_WHAT YOU ARE ASKED TO DO_. The listing below must be duplicated in full, with nothing altered.

_SOURCE DATA_.
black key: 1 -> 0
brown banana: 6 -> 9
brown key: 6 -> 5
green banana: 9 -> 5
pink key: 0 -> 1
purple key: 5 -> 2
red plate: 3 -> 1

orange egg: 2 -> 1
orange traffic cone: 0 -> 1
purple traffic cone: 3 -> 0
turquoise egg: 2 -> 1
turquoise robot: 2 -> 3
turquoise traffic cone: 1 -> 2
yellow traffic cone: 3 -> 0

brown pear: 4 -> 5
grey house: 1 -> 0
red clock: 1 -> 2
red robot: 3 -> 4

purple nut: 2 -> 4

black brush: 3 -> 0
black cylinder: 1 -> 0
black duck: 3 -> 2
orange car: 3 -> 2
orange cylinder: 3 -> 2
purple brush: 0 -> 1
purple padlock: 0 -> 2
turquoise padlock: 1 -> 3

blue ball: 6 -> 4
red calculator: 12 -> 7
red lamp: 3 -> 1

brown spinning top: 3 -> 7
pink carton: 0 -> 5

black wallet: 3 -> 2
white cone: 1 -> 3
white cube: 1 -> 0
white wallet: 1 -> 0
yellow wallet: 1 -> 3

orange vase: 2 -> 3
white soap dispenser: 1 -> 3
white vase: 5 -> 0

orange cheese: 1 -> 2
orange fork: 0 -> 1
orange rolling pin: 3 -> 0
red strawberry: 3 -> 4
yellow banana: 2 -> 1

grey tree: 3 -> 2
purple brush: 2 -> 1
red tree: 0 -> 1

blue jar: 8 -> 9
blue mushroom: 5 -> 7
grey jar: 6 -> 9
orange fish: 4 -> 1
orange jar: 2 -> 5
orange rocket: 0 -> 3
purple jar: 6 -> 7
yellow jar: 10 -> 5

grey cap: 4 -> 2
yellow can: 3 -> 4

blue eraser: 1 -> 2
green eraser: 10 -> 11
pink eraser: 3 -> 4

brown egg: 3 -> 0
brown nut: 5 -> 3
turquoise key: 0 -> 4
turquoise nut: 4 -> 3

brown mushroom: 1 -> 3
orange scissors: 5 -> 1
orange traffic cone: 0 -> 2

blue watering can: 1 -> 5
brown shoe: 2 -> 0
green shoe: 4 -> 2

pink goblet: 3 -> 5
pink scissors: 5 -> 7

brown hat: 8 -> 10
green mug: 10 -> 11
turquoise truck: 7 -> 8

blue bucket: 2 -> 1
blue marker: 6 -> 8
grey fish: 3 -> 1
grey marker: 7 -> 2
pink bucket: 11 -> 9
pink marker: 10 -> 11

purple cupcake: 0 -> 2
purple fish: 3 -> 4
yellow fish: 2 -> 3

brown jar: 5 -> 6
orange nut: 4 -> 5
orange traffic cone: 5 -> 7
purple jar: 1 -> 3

_SOLUTION FOR THIS PROBLEM_.
black key: 1 -> 0
brown banana: 6 -> 9
brown key: 6 -> 5
green banana: 9 -> 5
pink key: 0 -> 1
purple key: 5 -> 2
red plate: 3 -> 1

orange egg: 2 -> 1
orange traffic cone: 0 -> 1
purple traffic cone: 3 -> 0
turquoise egg: 2 -> 1
turquoise robot: 2 -> 3
turquoise traffic cone: 1 -> 2
yellow traffic cone: 3 -> 0

brown pear: 4 -> 5
grey house: 1 -> 0
red clock: 1 -> 2
red robot: 3 -> 4

purple nut: 2 -> 4

black brush: 3 -> 0
black cylinder: 1 -> 0
black duck: 3 -> 2
orange car: 3 -> 2
orange cylinder: 3 -> 2
purple brush: 0 -> 1
purple padlock: 0 -> 2
turquoise padlock: 1 -> 3

blue ball: 6 -> 4
red calculator: 12 -> 7
red lamp: 3 -> 1

brown spinning top: 3 -> 7
pink carton: 0 -> 5

black wallet: 3 -> 2
white cone: 1 -> 3
white cube: 1 -> 0
white wallet: 1 -> 0
yellow wallet: 1 -> 3

orange vase: 2 -> 3
white soap dispenser: 1 -> 3
white vase: 5 -> 0

orange cheese: 1 -> 2
orange fork: 0 -> 1
orange rolling pin: 3 -> 0
red strawberry: 3 -> 4
yellow banana: 2 -> 1

grey tree: 3 -> 2
purple brush: 2 -> 1
red tree: 0 -> 1

blue jar: 8 -> 9
blue mushroom: 5 -> 7
grey jar: 6 -> 9
orange fish: 4 -> 1
orange jar: 2 -> 5
orange rocket: 0 -> 3
purple jar: 6 -> 7
yellow jar: 10 -> 5

grey cap: 4 -> 2
yellow can: 3 -> 4

blue eraser: 1 -> 2
green eraser: 10 -> 11
pink eraser: 3 -> 4

brown egg: 3 -> 0
brown nut: 5 -> 3
turquoise key: 0 -> 4
turquoise nut: 4 -> 3

brown mushroom: 1 -> 3
orange scissors: 5 -> 1
orange traffic cone: 0 -> 2

blue watering can: 1 -> 5
brown shoe: 2 -> 0
green shoe: 4 -> 2

pink goblet: 3 -> 5
pink scissors: 5 -> 7

brown hat: 8 -> 10
green mug: 10 -> 11
turquoise truck: 7 -> 8

blue bucket: 2 -> 1
blue marker: 6 -> 8
grey fish: 3 -> 1
grey marker: 7 -> 2
pink bucket: 11 -> 9
pink marker: 10 -> 11

purple cupcake: 0 -> 2
purple fish: 3 -> 4
yellow fish: 2 -> 3

brown jar: 5 -> 6
orange nut: 4 -> 5
orange traffic cone: 5 -> 7
purple jar: 1 -> 3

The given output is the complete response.